** YOUR OBJECTIVE **
Up to and including the line with "red semicircle: (647, 439)", return every line from the start of the entries below exactly.

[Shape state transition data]
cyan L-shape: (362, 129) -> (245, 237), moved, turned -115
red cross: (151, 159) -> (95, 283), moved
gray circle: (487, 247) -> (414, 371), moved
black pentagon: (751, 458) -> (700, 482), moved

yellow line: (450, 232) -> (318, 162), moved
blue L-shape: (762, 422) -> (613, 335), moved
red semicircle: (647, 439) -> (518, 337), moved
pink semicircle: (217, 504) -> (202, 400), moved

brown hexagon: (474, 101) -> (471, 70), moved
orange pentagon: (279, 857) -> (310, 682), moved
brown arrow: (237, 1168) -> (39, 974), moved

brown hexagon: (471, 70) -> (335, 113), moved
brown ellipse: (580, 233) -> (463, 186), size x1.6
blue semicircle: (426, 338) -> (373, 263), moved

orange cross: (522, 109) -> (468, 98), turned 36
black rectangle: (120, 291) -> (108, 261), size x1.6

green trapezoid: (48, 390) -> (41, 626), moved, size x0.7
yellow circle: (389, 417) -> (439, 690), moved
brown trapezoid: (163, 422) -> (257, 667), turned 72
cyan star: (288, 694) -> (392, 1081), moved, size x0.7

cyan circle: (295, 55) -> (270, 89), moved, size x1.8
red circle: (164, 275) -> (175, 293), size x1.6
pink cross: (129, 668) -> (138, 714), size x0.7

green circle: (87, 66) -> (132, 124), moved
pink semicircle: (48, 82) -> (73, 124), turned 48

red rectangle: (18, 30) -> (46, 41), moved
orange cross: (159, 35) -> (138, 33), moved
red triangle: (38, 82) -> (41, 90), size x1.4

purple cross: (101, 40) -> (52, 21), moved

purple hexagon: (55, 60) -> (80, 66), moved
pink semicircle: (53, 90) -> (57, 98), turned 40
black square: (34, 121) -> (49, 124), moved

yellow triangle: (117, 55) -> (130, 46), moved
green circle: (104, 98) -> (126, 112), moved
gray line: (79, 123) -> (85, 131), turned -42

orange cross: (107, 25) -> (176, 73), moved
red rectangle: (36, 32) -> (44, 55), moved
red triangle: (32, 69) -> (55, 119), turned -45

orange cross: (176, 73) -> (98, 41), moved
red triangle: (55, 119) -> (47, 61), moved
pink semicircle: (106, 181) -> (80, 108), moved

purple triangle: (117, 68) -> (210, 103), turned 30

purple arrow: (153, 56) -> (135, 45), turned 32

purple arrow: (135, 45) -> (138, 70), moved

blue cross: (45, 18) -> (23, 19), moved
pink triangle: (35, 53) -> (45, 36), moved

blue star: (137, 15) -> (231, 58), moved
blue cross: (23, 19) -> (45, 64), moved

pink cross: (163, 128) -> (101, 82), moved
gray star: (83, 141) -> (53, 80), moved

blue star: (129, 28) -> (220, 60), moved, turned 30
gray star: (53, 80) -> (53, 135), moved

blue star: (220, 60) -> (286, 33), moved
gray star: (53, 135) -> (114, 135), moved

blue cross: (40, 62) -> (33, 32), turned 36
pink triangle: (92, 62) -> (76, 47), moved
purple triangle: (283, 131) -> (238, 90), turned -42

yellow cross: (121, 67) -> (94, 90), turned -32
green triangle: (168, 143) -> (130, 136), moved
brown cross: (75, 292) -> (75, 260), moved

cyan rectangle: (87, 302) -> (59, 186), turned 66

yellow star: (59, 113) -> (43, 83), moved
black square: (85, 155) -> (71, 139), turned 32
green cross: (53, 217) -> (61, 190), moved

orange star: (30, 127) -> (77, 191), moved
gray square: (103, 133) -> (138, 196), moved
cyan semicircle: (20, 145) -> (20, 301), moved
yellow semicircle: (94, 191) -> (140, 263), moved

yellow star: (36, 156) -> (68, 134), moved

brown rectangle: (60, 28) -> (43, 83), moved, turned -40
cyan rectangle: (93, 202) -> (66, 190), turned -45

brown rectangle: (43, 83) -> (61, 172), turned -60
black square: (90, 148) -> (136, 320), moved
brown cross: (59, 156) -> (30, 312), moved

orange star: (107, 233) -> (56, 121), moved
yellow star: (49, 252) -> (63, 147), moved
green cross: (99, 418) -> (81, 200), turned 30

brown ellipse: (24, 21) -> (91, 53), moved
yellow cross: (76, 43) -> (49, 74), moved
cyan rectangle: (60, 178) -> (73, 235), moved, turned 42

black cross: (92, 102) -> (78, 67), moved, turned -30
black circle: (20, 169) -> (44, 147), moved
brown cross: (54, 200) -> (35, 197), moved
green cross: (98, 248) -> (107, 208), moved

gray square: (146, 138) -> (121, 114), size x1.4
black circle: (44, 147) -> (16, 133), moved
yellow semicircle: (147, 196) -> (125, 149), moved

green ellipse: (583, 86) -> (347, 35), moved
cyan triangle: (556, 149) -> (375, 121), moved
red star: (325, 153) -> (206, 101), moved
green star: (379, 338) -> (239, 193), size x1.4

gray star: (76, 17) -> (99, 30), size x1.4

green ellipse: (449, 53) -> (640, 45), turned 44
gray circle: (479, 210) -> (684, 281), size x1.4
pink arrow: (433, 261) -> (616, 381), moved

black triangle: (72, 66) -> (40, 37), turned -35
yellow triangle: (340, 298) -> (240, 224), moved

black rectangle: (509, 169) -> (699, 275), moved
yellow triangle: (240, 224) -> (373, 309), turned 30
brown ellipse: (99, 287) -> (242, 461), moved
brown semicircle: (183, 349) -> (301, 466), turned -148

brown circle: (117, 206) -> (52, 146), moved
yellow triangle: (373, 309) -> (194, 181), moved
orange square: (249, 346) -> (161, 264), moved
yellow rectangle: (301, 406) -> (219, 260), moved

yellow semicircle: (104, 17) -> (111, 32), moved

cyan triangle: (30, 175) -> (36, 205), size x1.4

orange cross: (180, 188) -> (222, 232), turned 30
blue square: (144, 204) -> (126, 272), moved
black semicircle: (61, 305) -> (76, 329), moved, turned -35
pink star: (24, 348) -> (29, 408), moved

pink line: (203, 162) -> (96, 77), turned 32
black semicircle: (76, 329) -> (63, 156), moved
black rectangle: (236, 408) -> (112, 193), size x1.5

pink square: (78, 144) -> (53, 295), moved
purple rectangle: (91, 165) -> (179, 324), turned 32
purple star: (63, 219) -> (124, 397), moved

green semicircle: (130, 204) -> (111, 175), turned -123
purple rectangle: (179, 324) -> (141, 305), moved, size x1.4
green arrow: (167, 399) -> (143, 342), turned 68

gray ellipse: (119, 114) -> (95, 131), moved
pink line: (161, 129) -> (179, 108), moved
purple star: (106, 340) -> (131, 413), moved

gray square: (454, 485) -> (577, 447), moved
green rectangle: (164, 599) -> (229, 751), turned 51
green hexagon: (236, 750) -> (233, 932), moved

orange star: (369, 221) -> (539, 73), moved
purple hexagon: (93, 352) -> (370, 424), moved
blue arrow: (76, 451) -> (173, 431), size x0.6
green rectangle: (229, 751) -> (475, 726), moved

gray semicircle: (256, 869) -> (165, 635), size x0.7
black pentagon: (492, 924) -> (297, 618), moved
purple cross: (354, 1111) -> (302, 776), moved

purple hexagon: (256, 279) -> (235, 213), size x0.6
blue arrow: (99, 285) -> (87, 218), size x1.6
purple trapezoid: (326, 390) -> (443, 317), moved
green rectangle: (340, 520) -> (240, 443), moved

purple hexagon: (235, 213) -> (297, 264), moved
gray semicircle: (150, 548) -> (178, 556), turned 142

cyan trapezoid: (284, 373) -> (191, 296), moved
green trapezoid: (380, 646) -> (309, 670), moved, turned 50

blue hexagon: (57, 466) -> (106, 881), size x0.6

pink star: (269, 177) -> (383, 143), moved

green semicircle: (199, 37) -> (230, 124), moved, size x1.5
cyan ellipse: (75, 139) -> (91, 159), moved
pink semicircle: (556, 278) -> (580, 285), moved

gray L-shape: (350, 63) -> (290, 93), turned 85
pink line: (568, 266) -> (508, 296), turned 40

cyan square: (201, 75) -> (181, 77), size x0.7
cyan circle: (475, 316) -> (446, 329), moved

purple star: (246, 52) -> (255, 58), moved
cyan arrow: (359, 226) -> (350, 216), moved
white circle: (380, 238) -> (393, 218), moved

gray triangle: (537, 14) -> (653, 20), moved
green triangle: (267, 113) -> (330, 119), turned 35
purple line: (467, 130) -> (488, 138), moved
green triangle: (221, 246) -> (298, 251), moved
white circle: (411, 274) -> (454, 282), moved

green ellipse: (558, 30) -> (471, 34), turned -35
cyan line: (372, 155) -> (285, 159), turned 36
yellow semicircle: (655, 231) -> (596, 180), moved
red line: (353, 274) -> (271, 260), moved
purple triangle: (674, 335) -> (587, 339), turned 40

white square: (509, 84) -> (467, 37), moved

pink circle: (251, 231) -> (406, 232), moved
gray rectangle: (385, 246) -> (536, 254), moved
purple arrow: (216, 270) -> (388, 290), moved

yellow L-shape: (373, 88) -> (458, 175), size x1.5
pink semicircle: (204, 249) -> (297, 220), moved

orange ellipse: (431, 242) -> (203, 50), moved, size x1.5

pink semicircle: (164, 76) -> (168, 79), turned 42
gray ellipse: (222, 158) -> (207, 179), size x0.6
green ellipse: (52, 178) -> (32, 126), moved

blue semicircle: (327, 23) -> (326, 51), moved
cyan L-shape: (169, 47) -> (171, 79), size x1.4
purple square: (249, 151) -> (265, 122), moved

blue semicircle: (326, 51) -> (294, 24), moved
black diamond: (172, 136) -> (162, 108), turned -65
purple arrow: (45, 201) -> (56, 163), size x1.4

** RESPONSE **
cyan L-shape: (362, 129) -> (245, 237), moved, turned -115
red cross: (151, 159) -> (95, 283), moved
gray circle: (487, 247) -> (414, 371), moved
black pentagon: (751, 458) -> (700, 482), moved

yellow line: (450, 232) -> (318, 162), moved
blue L-shape: (762, 422) -> (613, 335), moved
red semicircle: (647, 439) -> (518, 337), moved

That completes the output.